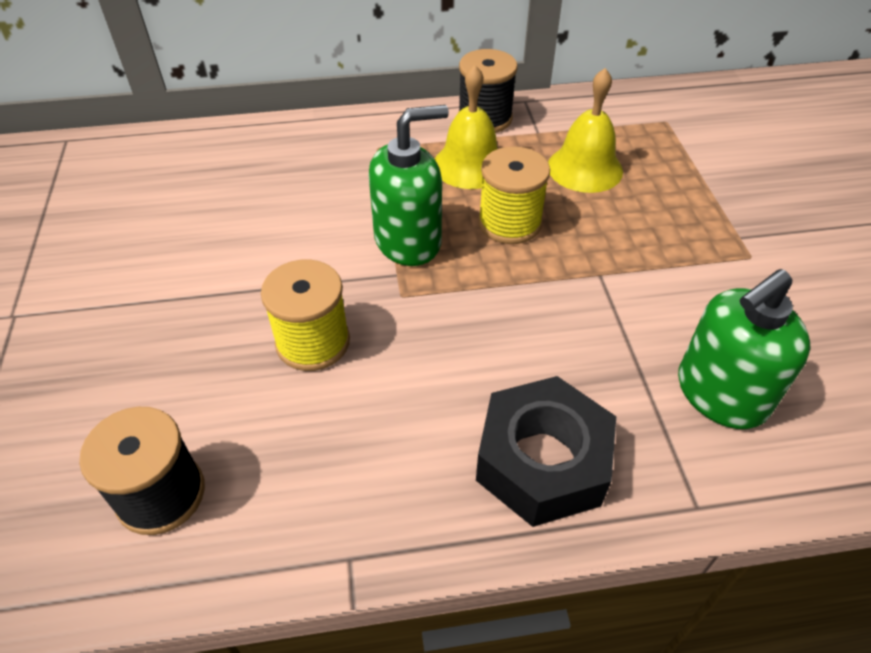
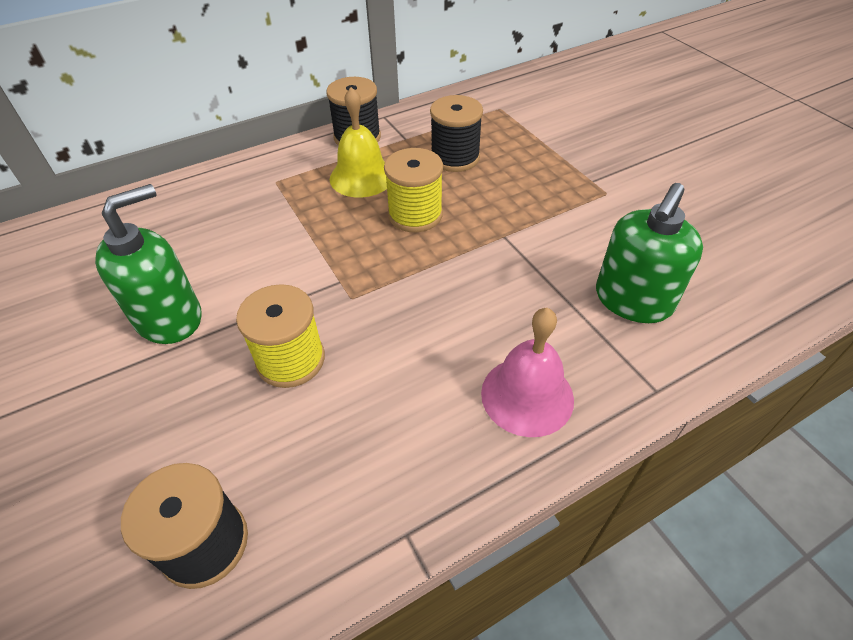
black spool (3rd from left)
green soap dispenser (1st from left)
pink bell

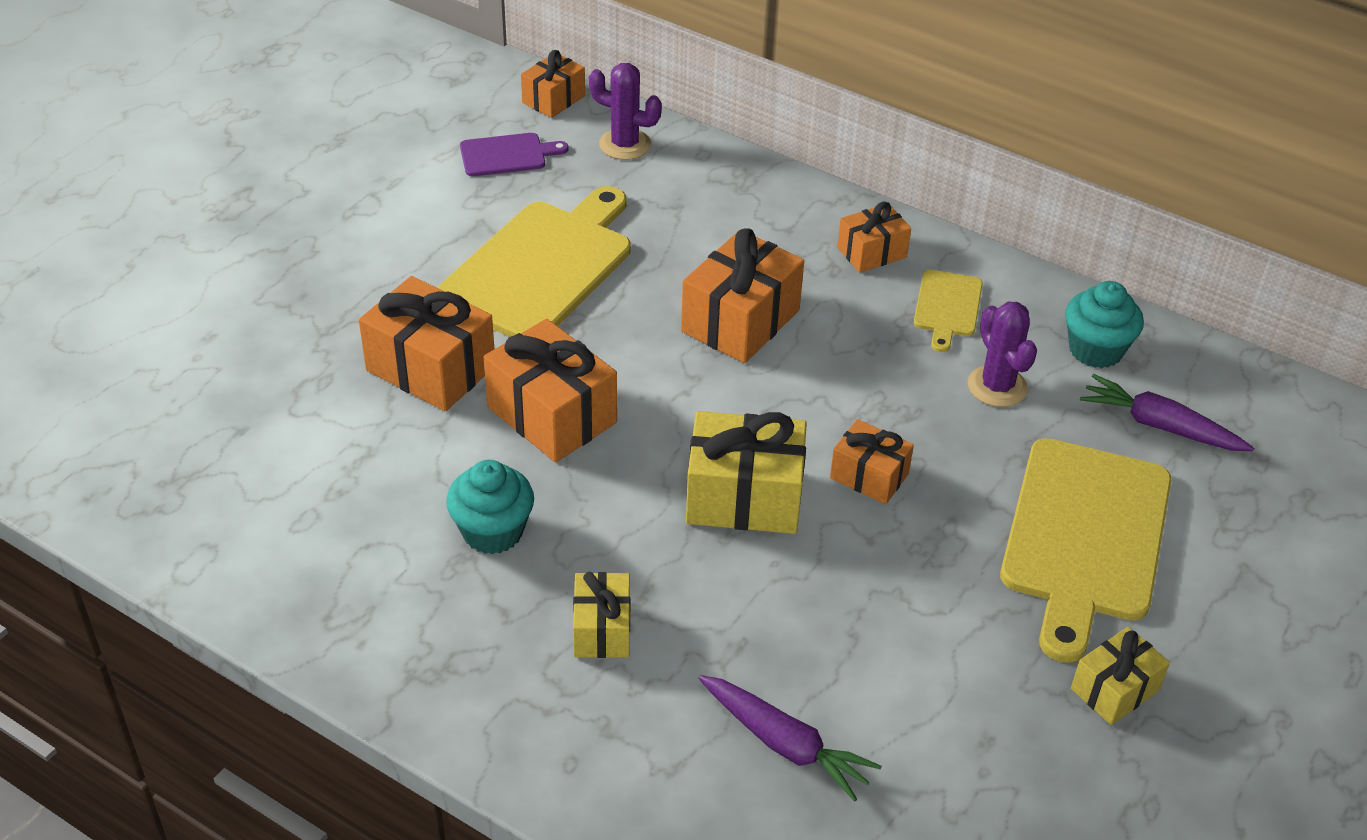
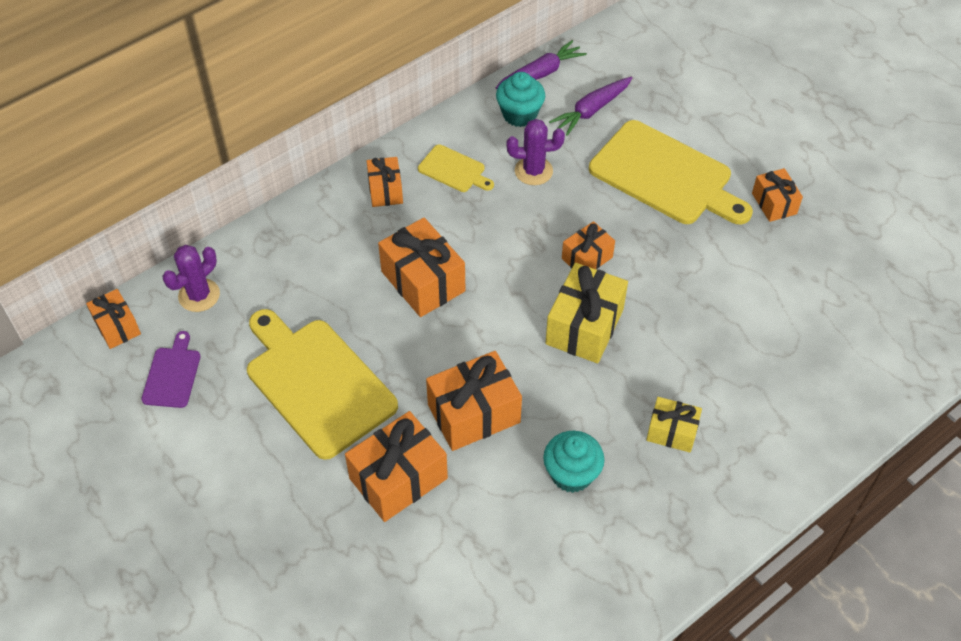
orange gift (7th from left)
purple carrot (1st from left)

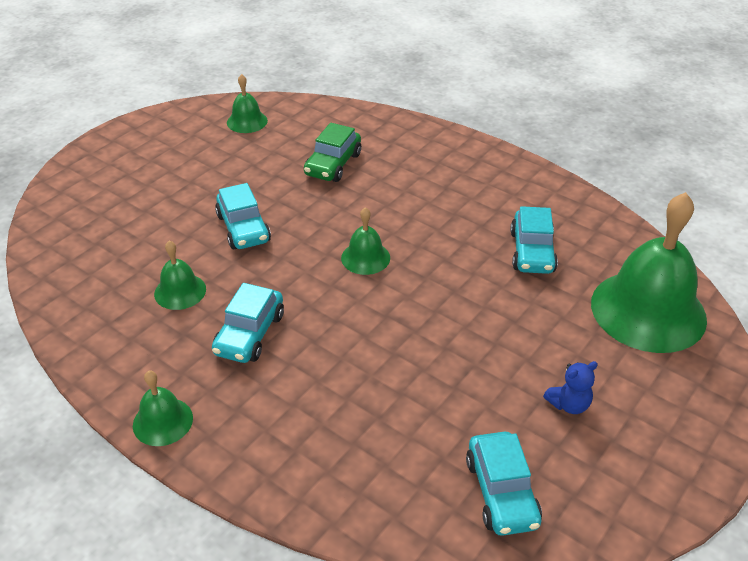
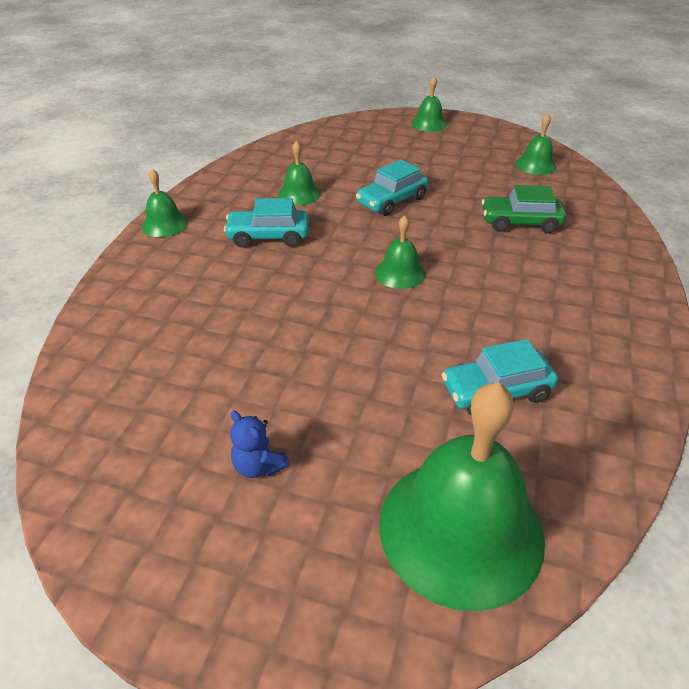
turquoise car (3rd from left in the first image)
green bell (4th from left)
----
Your answer must be an exact copy of the data above, minus its pictures.

black spool (3rd from left)
green soap dispenser (1st from left)
pink bell

orange gift (7th from left)
purple carrot (1st from left)

turquoise car (3rd from left in the first image)
green bell (4th from left)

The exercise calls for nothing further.